Exercise description: Your task is to copy each line of the material that holds the word "PLATE".

Provided records:
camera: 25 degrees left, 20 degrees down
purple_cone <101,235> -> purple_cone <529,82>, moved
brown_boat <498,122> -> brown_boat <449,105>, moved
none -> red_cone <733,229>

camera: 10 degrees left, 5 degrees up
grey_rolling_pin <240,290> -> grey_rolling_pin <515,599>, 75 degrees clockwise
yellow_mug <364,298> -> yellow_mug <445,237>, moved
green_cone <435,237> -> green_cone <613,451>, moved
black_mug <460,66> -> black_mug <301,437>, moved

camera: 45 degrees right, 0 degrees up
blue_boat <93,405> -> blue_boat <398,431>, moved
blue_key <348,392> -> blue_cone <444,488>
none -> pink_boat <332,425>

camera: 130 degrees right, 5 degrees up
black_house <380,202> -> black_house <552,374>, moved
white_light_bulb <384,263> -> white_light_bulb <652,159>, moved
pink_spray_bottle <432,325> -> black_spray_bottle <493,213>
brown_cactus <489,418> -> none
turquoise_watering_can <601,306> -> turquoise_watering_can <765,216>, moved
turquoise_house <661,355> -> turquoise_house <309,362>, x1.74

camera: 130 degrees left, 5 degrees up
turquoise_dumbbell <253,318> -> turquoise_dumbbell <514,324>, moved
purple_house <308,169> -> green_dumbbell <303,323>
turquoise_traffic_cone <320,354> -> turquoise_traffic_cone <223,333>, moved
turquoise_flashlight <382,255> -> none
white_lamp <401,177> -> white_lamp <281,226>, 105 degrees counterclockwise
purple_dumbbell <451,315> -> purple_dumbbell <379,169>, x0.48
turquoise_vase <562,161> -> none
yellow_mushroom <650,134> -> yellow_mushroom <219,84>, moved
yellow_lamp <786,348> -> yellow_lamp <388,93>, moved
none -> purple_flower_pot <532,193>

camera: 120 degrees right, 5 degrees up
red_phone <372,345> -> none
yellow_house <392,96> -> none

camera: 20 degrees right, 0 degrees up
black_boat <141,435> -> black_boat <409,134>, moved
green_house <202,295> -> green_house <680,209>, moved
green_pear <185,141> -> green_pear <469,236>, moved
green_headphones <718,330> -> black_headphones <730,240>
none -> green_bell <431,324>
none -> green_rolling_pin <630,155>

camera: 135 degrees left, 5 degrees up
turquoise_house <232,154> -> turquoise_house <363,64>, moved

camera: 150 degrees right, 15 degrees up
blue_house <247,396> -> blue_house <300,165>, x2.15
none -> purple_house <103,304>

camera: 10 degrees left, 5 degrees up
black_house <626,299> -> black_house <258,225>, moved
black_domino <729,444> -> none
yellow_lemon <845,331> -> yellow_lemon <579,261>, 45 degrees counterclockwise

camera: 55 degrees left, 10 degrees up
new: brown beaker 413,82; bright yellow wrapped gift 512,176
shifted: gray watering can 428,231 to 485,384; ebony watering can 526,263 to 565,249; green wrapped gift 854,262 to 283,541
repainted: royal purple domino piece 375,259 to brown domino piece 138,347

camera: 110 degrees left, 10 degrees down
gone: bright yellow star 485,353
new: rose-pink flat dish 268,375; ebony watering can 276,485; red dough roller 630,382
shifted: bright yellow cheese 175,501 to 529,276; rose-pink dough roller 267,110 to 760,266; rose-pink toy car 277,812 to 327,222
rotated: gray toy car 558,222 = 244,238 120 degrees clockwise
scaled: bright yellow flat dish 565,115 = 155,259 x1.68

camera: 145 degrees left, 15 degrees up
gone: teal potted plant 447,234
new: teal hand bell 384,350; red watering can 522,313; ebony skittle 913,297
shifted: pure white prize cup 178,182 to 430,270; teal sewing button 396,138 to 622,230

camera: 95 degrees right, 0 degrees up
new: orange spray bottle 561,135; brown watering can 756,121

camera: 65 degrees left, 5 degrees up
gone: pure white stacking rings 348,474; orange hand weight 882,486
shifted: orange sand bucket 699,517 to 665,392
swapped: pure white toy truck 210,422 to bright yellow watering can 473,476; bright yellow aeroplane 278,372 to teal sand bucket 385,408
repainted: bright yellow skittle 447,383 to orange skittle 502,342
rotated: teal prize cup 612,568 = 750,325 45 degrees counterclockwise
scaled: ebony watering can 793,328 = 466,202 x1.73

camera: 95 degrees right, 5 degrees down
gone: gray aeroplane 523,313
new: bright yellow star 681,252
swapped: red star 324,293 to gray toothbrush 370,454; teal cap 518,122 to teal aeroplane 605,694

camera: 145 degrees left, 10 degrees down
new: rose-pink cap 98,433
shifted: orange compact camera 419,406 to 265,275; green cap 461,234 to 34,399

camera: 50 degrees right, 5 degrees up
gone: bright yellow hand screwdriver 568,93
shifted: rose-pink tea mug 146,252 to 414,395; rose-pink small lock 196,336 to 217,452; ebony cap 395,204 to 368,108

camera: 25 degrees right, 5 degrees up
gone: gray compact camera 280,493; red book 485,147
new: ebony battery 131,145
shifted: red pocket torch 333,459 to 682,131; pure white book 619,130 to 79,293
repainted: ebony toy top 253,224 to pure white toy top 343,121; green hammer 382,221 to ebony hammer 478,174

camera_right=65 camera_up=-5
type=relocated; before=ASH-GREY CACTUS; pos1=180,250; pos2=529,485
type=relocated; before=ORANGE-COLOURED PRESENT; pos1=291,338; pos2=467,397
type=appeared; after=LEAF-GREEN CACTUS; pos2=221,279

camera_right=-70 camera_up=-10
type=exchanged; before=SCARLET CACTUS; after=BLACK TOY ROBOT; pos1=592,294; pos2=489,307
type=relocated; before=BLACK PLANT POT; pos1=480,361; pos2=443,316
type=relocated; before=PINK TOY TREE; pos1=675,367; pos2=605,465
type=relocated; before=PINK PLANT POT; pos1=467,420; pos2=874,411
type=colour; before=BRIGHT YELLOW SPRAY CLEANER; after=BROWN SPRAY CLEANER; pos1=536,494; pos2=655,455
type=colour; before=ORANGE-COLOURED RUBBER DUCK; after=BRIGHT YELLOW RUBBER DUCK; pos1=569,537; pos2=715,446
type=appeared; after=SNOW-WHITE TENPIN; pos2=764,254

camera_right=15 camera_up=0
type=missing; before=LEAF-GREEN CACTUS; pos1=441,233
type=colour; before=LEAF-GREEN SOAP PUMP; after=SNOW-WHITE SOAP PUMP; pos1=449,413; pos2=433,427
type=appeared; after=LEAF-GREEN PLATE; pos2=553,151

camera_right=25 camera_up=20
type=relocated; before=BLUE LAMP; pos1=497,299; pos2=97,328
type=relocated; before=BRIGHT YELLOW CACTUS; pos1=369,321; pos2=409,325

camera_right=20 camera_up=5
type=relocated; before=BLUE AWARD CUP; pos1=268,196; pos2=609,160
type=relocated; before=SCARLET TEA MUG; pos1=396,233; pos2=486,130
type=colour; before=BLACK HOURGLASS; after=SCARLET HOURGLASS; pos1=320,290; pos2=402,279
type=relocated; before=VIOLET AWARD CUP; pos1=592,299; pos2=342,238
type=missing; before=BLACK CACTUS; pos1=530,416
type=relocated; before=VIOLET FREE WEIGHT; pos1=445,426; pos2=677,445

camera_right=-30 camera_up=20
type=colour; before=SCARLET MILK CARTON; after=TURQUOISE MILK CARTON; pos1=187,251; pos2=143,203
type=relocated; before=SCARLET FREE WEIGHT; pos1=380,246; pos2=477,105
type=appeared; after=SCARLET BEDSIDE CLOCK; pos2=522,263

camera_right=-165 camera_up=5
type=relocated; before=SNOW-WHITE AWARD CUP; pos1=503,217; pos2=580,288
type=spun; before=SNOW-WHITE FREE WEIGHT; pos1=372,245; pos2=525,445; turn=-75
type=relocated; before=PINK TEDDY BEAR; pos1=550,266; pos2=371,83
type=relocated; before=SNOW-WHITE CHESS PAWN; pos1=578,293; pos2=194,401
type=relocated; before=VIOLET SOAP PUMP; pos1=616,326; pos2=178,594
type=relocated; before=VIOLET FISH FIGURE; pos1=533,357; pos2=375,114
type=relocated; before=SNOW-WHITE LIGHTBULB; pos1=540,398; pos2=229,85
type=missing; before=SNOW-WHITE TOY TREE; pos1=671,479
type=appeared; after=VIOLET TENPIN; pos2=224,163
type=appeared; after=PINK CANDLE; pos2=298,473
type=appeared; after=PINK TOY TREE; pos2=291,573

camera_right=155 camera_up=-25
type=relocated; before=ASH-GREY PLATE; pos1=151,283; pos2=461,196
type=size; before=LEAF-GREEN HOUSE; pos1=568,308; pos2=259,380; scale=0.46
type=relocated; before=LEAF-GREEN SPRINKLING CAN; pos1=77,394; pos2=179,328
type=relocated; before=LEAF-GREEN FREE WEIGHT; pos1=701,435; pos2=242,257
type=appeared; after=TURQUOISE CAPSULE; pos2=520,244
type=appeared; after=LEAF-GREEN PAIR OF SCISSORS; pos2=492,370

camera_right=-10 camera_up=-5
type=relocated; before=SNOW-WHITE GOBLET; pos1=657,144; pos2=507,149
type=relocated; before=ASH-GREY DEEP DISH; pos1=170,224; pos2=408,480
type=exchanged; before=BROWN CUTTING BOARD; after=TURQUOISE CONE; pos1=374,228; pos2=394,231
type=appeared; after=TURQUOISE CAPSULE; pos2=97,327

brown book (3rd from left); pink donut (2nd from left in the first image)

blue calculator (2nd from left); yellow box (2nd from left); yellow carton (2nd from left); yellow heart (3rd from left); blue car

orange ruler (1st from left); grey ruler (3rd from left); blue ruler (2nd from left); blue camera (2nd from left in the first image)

Exercise solution:
type=appeared; after=LEAF-GREEN PLATE; pos2=553,151
type=relocated; before=ASH-GREY PLATE; pos1=151,283; pos2=461,196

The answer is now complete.